• Exercise details:
Please find all lines in the data that hold the string "blue" and copy them.

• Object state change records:

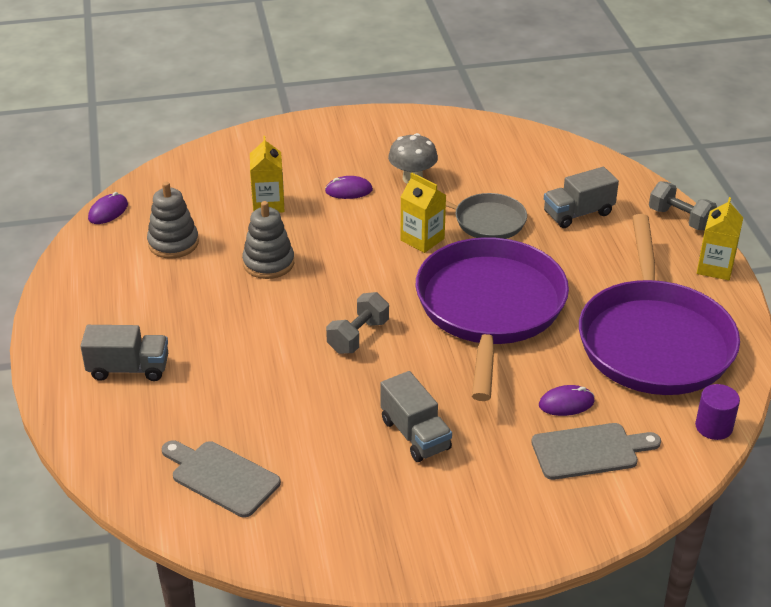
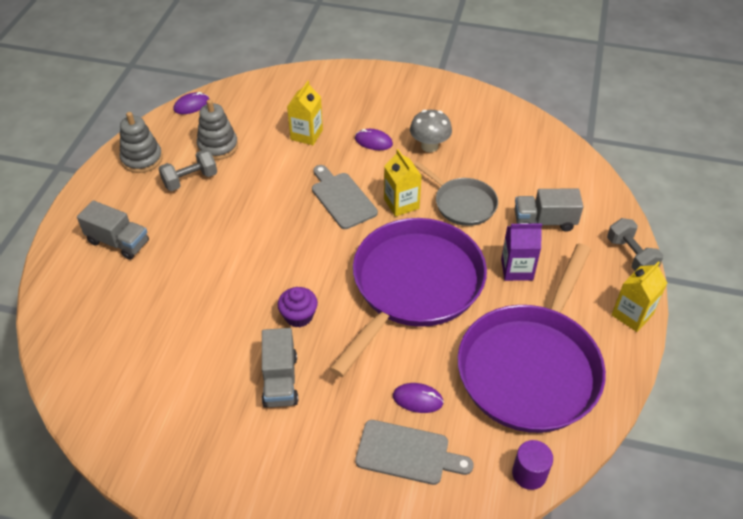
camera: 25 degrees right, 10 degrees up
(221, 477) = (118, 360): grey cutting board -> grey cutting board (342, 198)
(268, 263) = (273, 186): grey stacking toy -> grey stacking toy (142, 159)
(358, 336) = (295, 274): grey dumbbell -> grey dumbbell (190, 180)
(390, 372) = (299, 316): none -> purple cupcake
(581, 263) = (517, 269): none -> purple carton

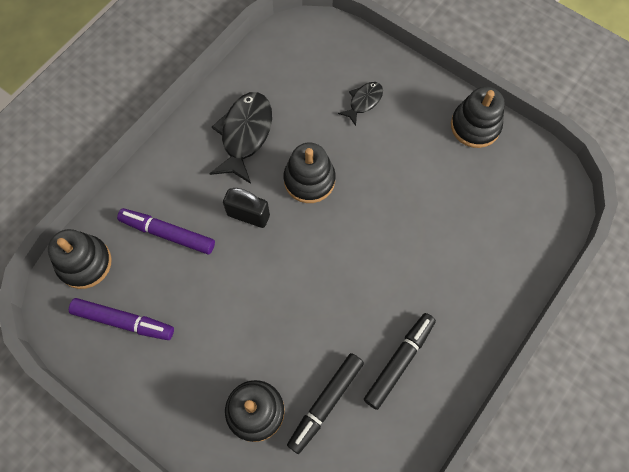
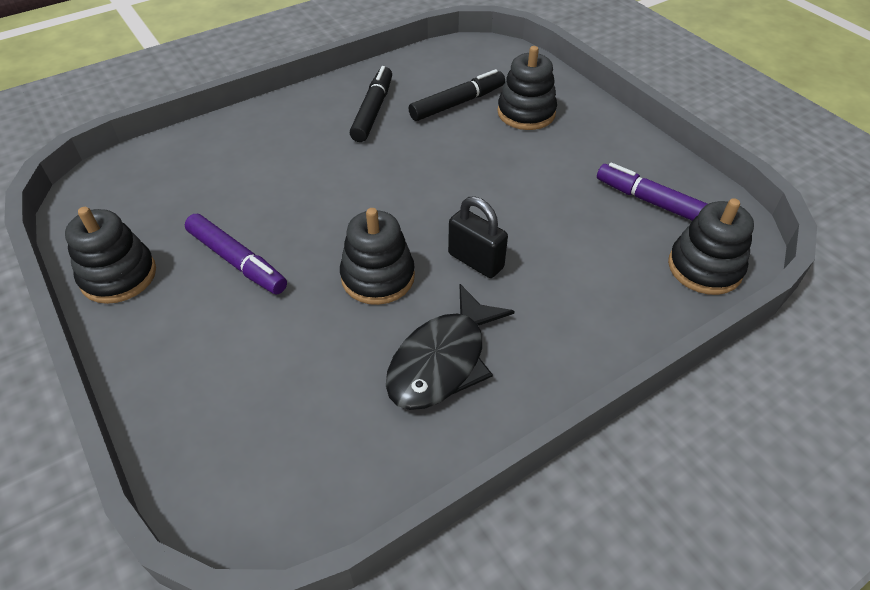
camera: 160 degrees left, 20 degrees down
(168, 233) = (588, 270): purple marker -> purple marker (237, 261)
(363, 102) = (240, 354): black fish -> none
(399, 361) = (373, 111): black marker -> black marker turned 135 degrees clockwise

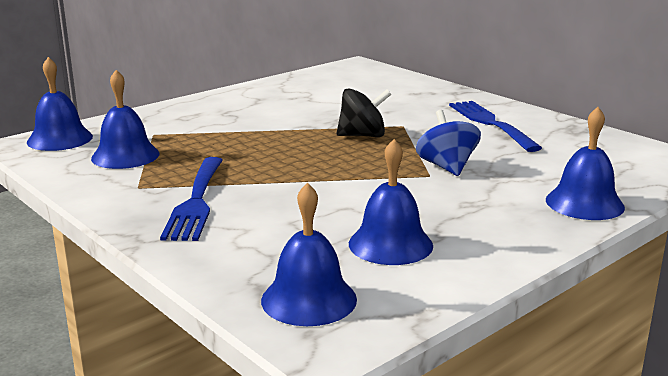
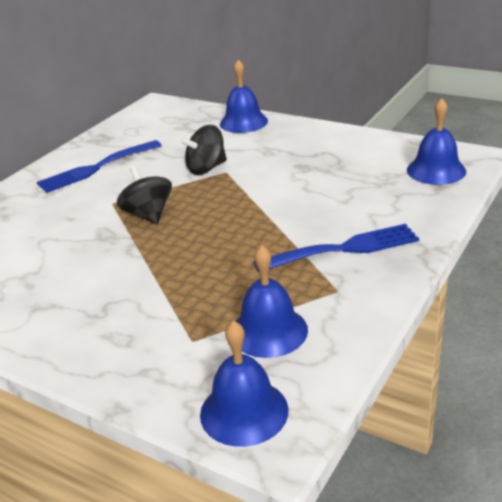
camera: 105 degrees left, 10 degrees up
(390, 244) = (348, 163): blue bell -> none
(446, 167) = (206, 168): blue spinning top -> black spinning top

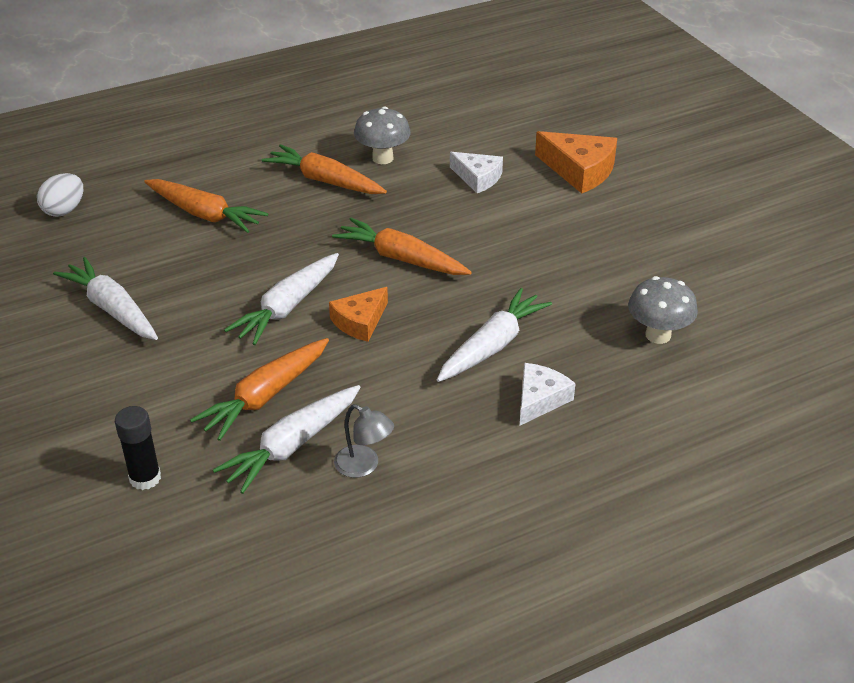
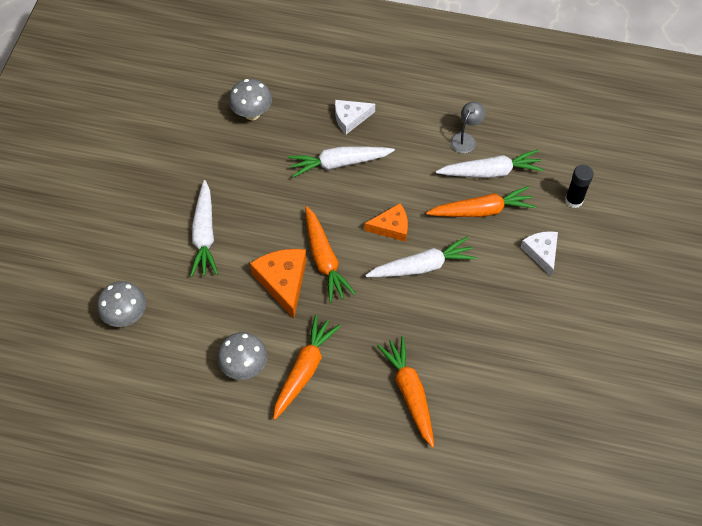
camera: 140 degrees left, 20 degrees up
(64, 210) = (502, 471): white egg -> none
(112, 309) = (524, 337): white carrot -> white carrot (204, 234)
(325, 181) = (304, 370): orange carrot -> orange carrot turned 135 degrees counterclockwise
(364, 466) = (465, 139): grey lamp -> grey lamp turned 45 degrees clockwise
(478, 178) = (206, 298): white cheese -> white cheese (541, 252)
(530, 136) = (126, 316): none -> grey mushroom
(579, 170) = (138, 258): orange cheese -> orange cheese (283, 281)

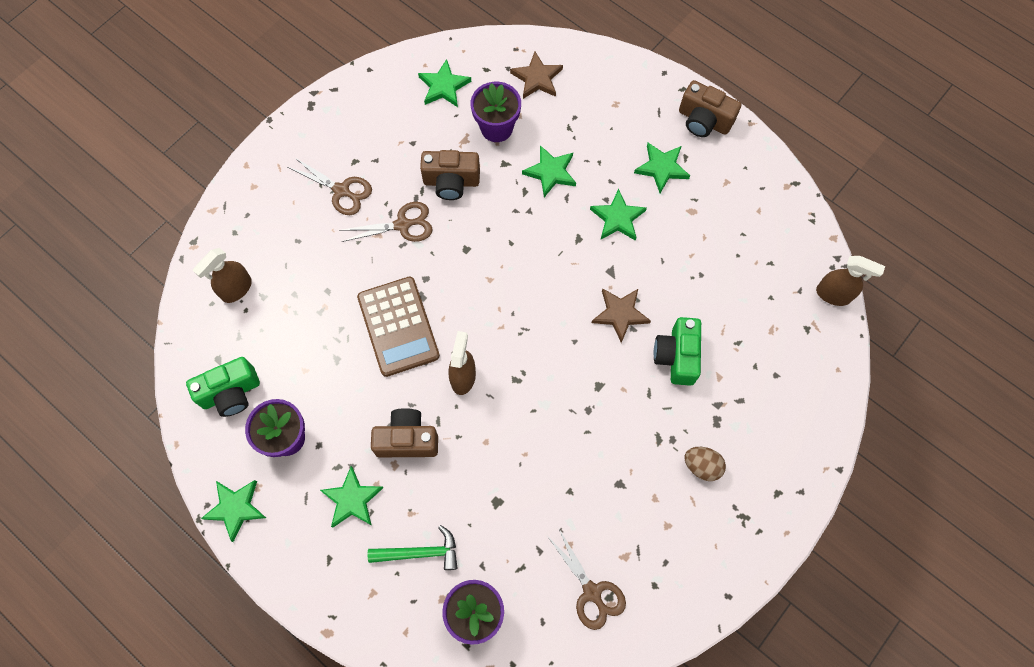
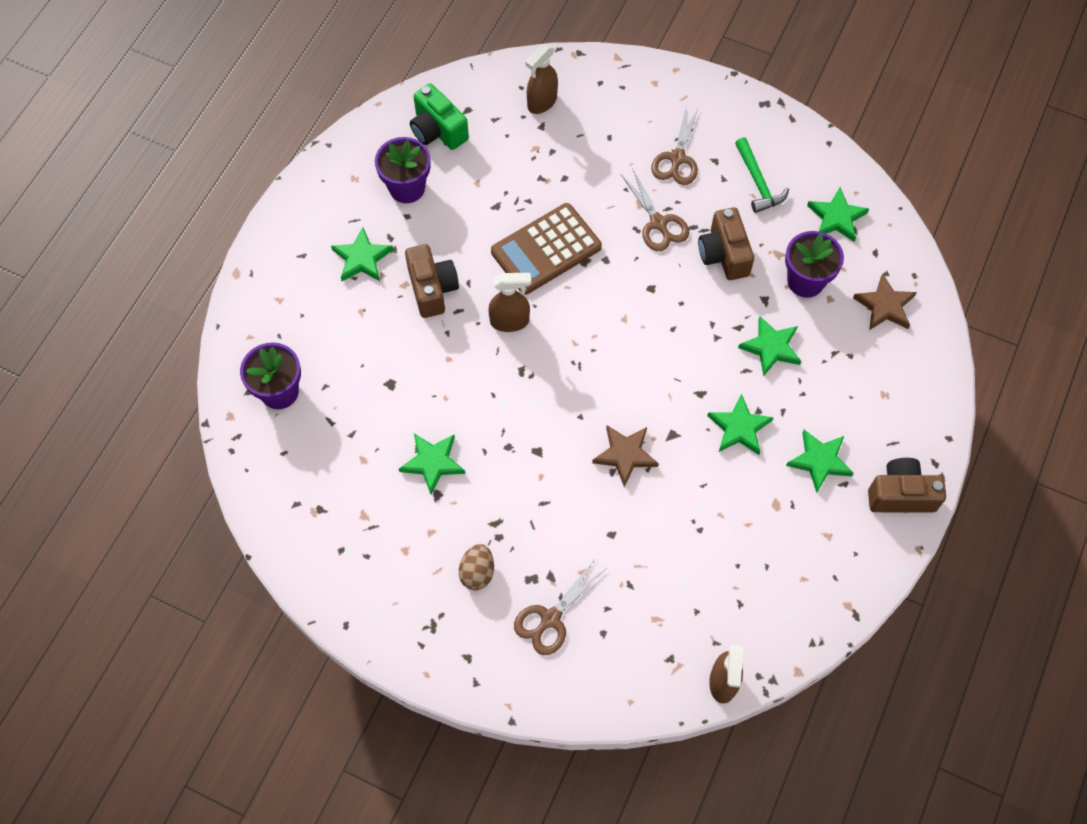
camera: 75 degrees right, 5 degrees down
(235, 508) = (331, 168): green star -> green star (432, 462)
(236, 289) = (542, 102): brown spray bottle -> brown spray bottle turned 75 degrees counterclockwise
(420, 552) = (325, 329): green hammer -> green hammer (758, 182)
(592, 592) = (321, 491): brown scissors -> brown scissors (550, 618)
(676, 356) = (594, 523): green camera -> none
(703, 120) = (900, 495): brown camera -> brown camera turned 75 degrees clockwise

• Result for this exercise:
(390, 244) = (348, 163): blue bell -> none
(446, 167) = (206, 168): blue spinning top -> black spinning top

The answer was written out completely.